● Task to carry out
Write out each record exactly as given, but do not include the pictures.

● Recorded information
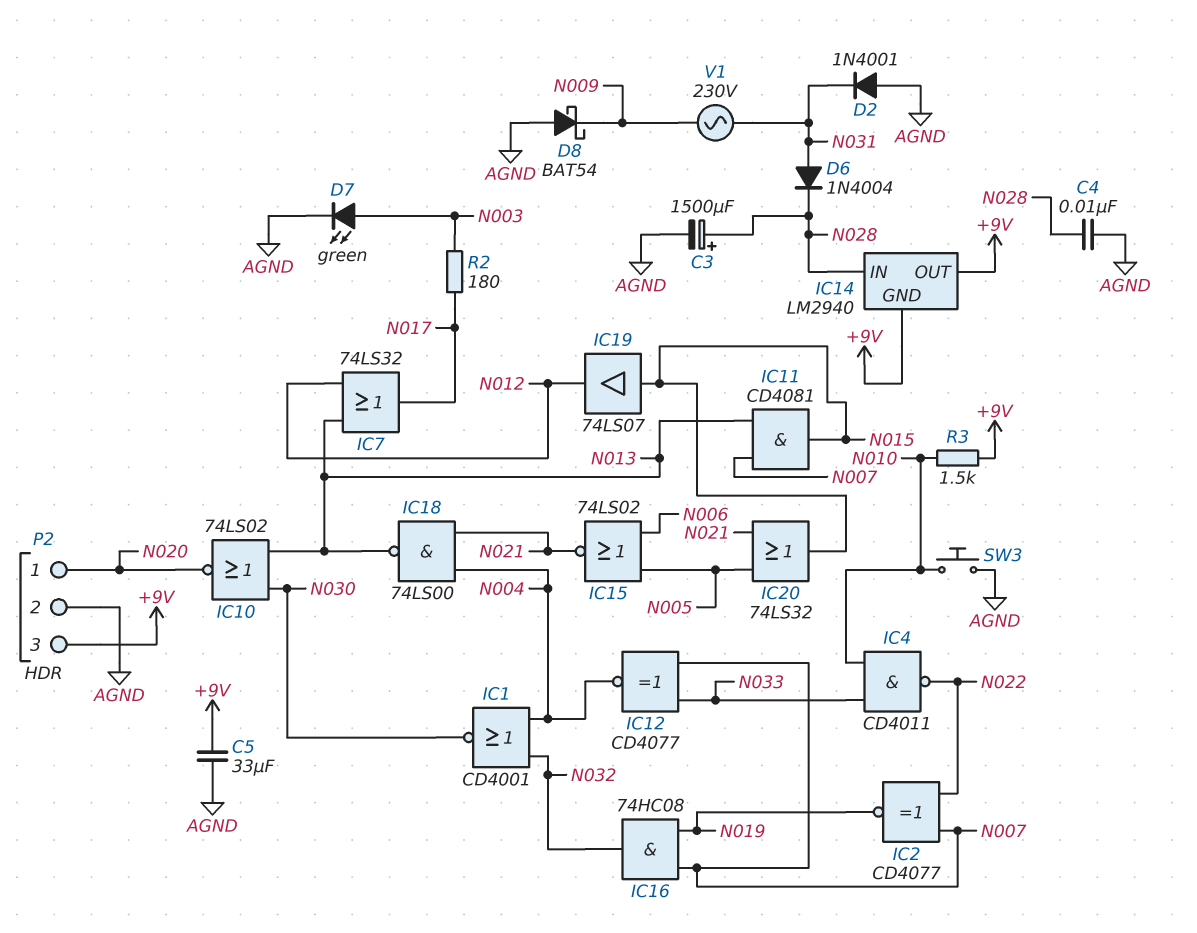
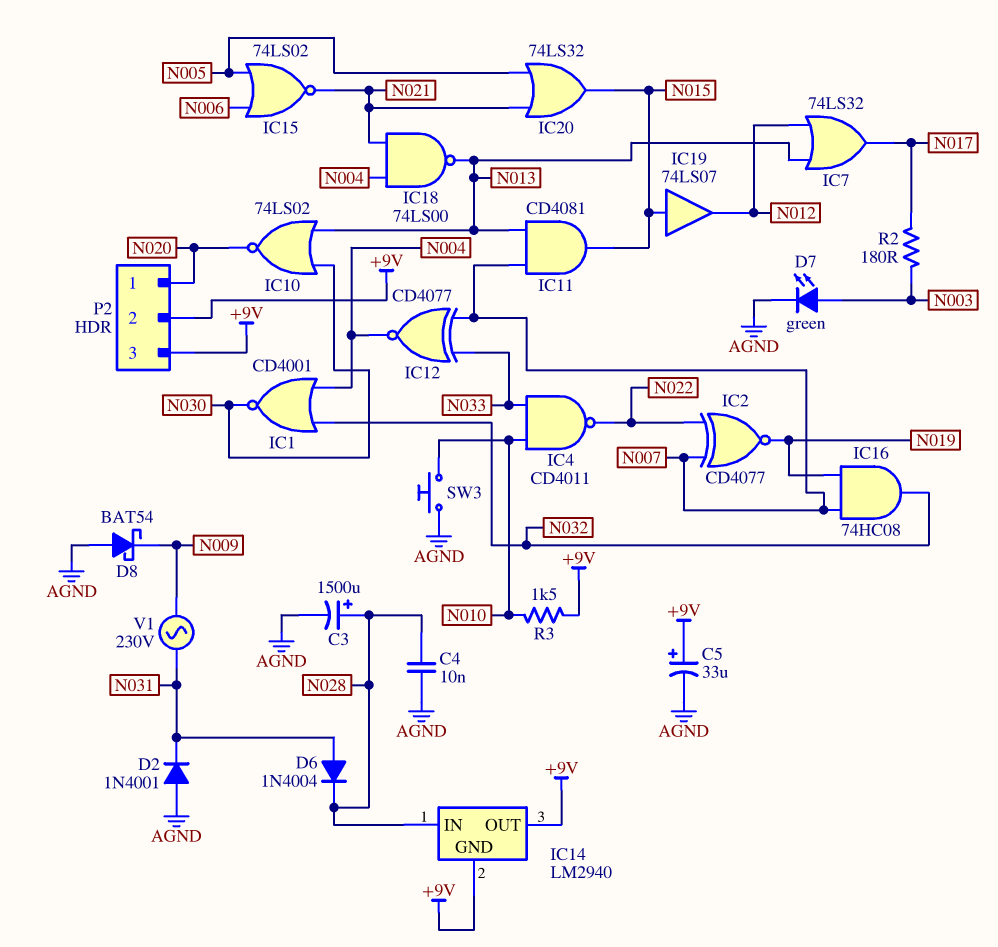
C5: 33uF (+9V, AGND) -> 33uF (plus +9V, minus AGND)
P2 pin 2: AGND -> +9V

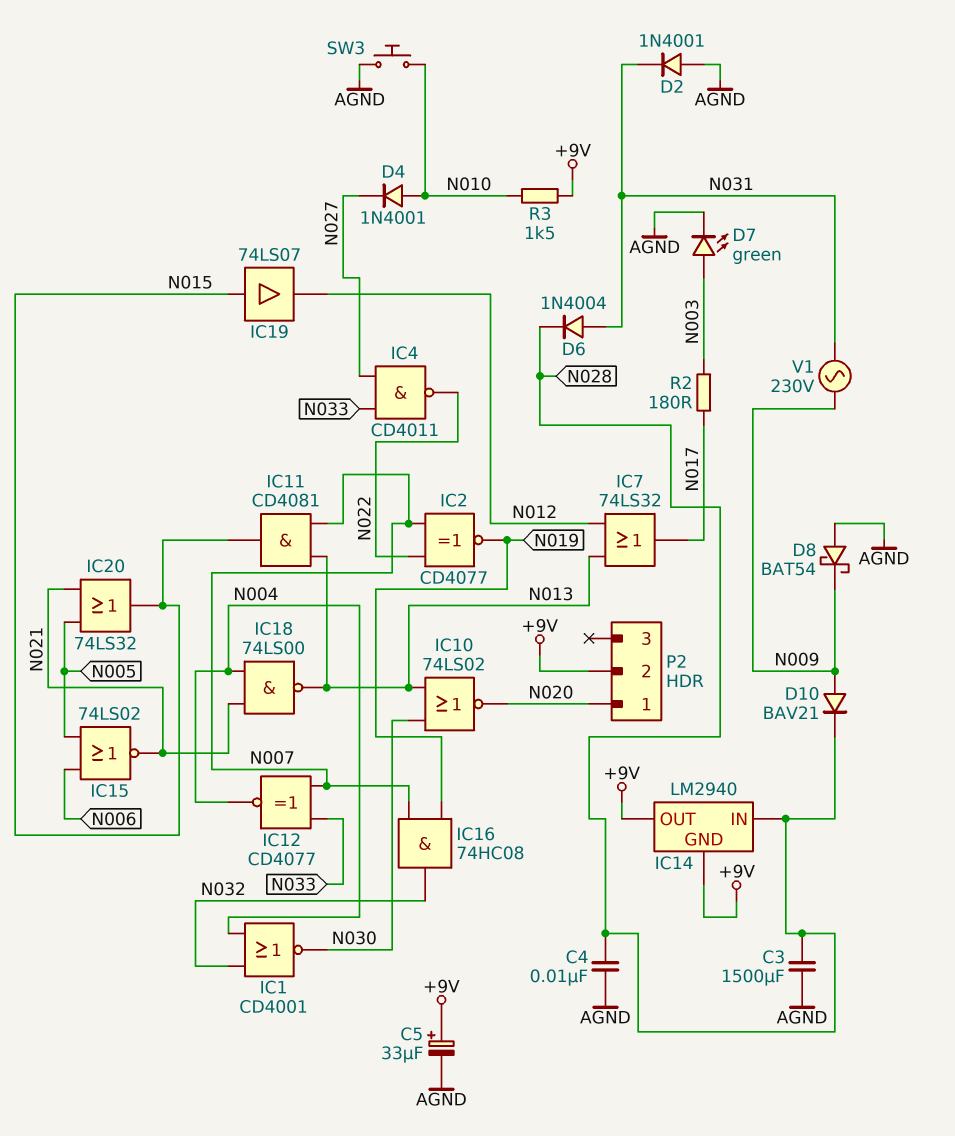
C3: 1500uF (plus N028, minus AGND) -> 1500uF (AGND, N028)
D4: none -> diode 1N4001 (A N010, K N027)
D10: none -> diode BAV21 (A N009, K N028)
IC4: NAND CD4011 (in N010, in N033, out N022) -> NAND CD4011 (in N027, in N033, out N022)
P2 pin 3: +9V -> none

● Written answer
C5: 33uF (+9V, AGND) -> 33uF (plus +9V, minus AGND)
P2 pin 2: AGND -> +9V

C3: 1500uF (plus N028, minus AGND) -> 1500uF (AGND, N028)
D4: none -> diode 1N4001 (A N010, K N027)
D10: none -> diode BAV21 (A N009, K N028)
IC4: NAND CD4011 (in N010, in N033, out N022) -> NAND CD4011 (in N027, in N033, out N022)
P2 pin 3: +9V -> none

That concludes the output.